▶ [DESCRIPTION OF THE TASK]: The first line of the entries through the line bearing "RGB1 pin R: 15 -> A0": copy these lines exactly and return nothing else.

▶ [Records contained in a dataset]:
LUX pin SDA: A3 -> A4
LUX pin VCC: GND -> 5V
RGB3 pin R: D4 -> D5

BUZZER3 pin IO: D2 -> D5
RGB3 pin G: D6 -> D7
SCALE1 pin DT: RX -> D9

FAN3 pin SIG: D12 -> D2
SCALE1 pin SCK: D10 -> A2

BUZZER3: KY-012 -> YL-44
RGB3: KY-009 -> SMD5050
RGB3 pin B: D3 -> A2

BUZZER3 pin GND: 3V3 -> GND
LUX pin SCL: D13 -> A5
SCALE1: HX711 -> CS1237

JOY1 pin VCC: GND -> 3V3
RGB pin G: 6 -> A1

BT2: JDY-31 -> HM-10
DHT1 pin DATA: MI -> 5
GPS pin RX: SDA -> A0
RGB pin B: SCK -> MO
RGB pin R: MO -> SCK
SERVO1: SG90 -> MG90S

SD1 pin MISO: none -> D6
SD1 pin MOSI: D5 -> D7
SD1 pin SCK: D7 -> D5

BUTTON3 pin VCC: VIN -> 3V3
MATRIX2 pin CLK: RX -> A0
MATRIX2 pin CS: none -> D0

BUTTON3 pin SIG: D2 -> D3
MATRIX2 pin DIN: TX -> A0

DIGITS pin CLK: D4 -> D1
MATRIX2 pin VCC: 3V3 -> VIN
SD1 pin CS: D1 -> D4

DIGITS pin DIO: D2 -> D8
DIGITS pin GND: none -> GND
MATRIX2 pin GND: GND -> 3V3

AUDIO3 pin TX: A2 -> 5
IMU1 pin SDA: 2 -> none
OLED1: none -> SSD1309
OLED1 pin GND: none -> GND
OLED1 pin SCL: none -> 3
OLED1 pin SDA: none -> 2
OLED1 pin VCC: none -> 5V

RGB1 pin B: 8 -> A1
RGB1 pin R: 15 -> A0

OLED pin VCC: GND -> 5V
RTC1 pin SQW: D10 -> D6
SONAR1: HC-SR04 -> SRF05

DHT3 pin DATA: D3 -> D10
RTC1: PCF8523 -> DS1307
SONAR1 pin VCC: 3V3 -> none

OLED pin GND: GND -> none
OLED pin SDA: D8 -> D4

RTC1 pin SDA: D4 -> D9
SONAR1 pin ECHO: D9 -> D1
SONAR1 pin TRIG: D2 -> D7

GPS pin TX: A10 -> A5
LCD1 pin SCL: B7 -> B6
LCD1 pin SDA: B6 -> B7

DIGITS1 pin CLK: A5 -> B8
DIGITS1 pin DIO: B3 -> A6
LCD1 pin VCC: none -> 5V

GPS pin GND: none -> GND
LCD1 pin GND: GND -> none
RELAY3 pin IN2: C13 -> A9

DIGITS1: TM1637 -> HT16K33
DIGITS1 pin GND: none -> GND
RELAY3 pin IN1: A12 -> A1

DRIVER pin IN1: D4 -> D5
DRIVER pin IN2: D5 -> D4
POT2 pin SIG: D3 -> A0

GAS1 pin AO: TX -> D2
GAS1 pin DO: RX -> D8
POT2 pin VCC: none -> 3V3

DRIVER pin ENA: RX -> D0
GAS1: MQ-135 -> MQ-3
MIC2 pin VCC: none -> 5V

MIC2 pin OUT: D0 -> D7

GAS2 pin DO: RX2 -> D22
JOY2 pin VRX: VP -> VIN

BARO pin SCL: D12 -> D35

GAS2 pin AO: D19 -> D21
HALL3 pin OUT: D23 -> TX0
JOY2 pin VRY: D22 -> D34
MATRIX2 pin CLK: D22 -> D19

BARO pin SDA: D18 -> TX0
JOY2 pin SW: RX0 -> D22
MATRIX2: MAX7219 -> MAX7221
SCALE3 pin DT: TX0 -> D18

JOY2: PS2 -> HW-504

▶ [SOLUTION TO THIS EXERCISE]:
LUX pin SDA: A3 -> A4
LUX pin VCC: GND -> 5V
RGB3 pin R: D4 -> D5

BUZZER3 pin IO: D2 -> D5
RGB3 pin G: D6 -> D7
SCALE1 pin DT: RX -> D9

FAN3 pin SIG: D12 -> D2
SCALE1 pin SCK: D10 -> A2

BUZZER3: KY-012 -> YL-44
RGB3: KY-009 -> SMD5050
RGB3 pin B: D3 -> A2

BUZZER3 pin GND: 3V3 -> GND
LUX pin SCL: D13 -> A5
SCALE1: HX711 -> CS1237

JOY1 pin VCC: GND -> 3V3
RGB pin G: 6 -> A1

BT2: JDY-31 -> HM-10
DHT1 pin DATA: MI -> 5
GPS pin RX: SDA -> A0
RGB pin B: SCK -> MO
RGB pin R: MO -> SCK
SERVO1: SG90 -> MG90S

SD1 pin MISO: none -> D6
SD1 pin MOSI: D5 -> D7
SD1 pin SCK: D7 -> D5

BUTTON3 pin VCC: VIN -> 3V3
MATRIX2 pin CLK: RX -> A0
MATRIX2 pin CS: none -> D0

BUTTON3 pin SIG: D2 -> D3
MATRIX2 pin DIN: TX -> A0

DIGITS pin CLK: D4 -> D1
MATRIX2 pin VCC: 3V3 -> VIN
SD1 pin CS: D1 -> D4

DIGITS pin DIO: D2 -> D8
DIGITS pin GND: none -> GND
MATRIX2 pin GND: GND -> 3V3

AUDIO3 pin TX: A2 -> 5
IMU1 pin SDA: 2 -> none
OLED1: none -> SSD1309
OLED1 pin GND: none -> GND
OLED1 pin SCL: none -> 3
OLED1 pin SDA: none -> 2
OLED1 pin VCC: none -> 5V

RGB1 pin B: 8 -> A1
RGB1 pin R: 15 -> A0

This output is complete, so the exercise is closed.